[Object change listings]
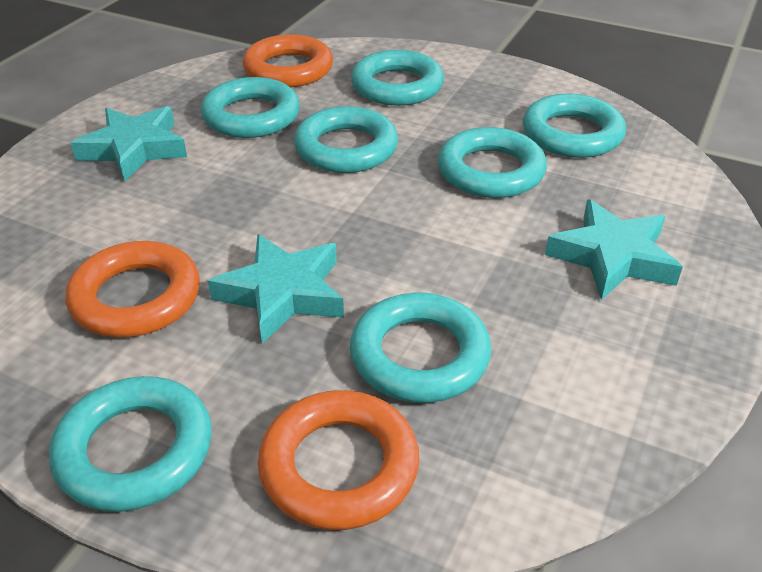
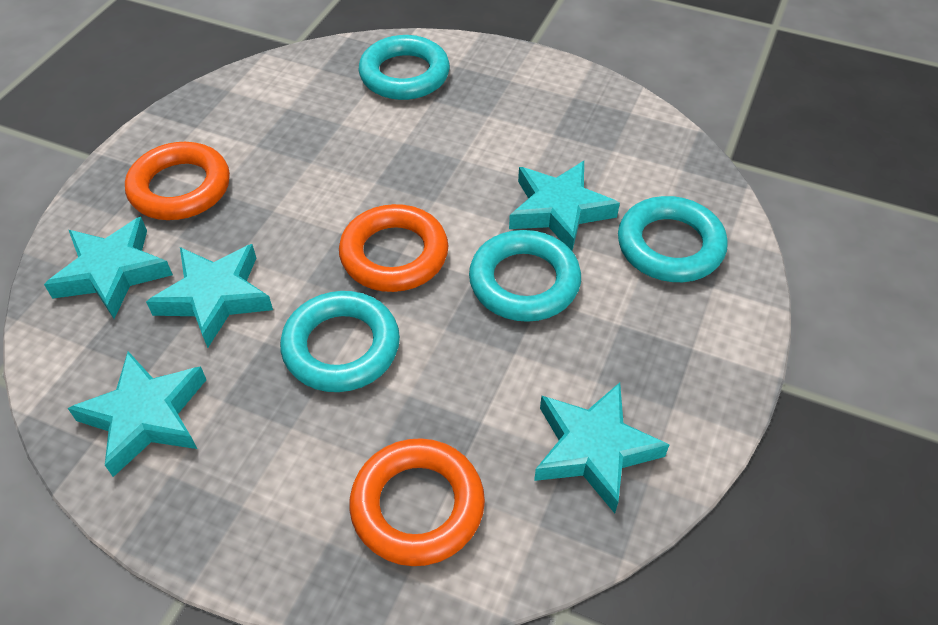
turquoise ring: 7 -> 4
turquoise star: 3 -> 5

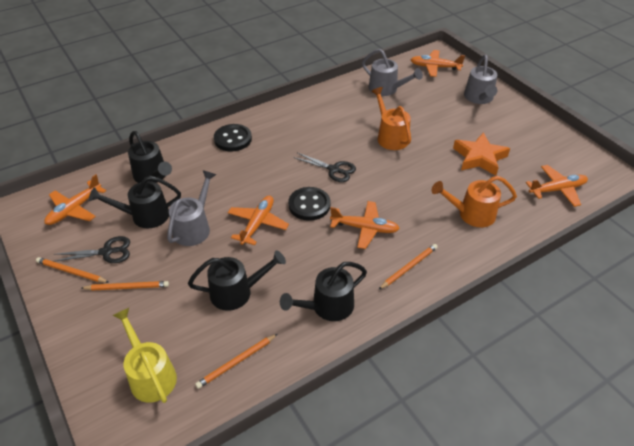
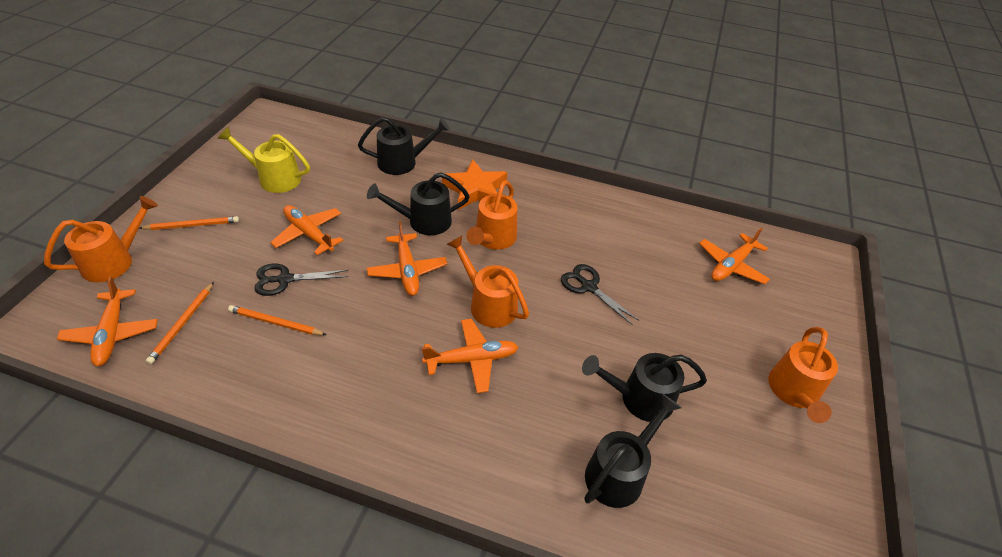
black button: 2 -> 0
grey watering can: 3 -> 0
orange pencil: 4 -> 3
orange watering can: 2 -> 4

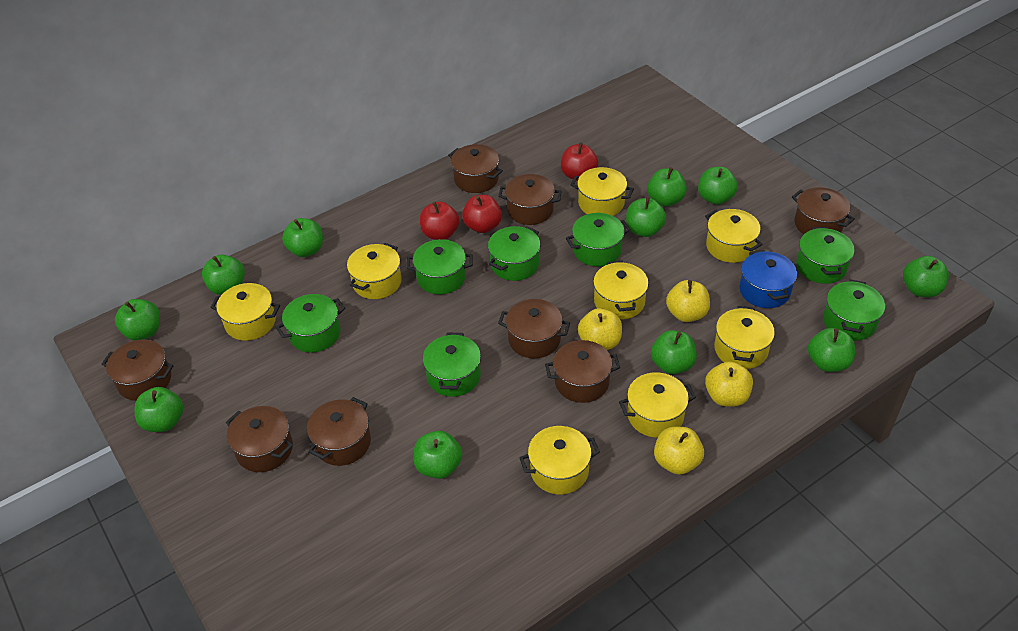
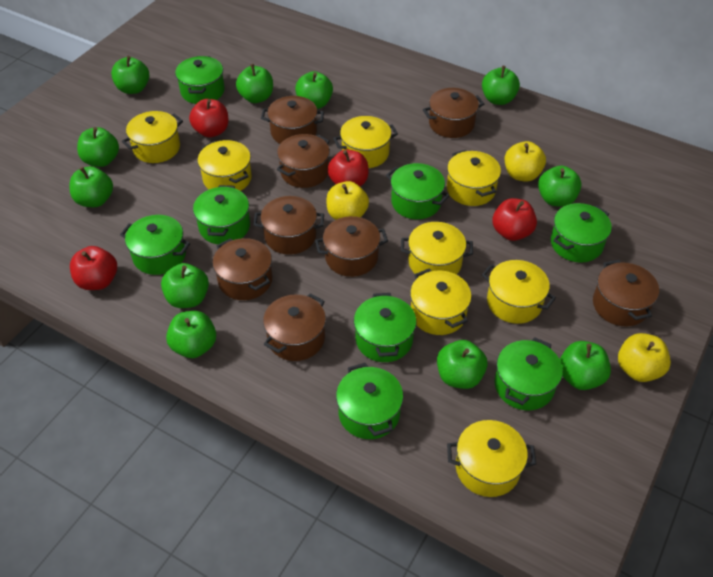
blue pot: 1 -> 0
green pot: 7 -> 8
red apple: 3 -> 4
yellow apple: 4 -> 3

Aim of the task: Output each of the lines above exactly, apart from the images.

Exercise output:
turquoise ring: 7 -> 4
turquoise star: 3 -> 5

black button: 2 -> 0
grey watering can: 3 -> 0
orange pencil: 4 -> 3
orange watering can: 2 -> 4

blue pot: 1 -> 0
green pot: 7 -> 8
red apple: 3 -> 4
yellow apple: 4 -> 3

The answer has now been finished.